• EXTRACTED INFORMATION:

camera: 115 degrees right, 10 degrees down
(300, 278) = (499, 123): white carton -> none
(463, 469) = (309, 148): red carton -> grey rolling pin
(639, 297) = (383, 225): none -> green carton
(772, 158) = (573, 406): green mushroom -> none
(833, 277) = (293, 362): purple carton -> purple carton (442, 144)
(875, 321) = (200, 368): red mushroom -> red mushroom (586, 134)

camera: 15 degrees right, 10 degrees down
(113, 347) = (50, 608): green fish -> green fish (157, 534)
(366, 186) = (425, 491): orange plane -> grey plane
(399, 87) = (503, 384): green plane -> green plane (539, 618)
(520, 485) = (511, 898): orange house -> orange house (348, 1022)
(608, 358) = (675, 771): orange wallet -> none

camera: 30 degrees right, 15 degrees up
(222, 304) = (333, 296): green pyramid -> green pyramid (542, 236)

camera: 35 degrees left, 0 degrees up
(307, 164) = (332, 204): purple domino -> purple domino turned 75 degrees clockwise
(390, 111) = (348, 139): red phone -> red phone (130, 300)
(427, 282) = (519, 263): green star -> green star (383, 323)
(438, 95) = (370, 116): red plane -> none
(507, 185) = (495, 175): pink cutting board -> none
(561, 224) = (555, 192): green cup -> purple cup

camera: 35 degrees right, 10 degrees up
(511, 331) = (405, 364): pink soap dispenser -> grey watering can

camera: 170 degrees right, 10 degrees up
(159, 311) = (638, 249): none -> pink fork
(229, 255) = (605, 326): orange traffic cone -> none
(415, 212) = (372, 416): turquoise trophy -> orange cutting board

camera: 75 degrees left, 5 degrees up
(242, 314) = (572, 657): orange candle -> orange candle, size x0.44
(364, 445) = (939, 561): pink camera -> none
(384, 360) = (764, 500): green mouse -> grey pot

• WHAT THIS TASK INVOLVES: Take the entries above and return only the lines from the one with "(507, 185) = (495, 175): pink" to the one with "(159, 311) = (638, 249): none -> pink fork", both included, unchanged.

• YOUR SOLUTION:
(507, 185) = (495, 175): pink cutting board -> none
(561, 224) = (555, 192): green cup -> purple cup

camera: 35 degrees right, 10 degrees up
(511, 331) = (405, 364): pink soap dispenser -> grey watering can

camera: 170 degrees right, 10 degrees up
(159, 311) = (638, 249): none -> pink fork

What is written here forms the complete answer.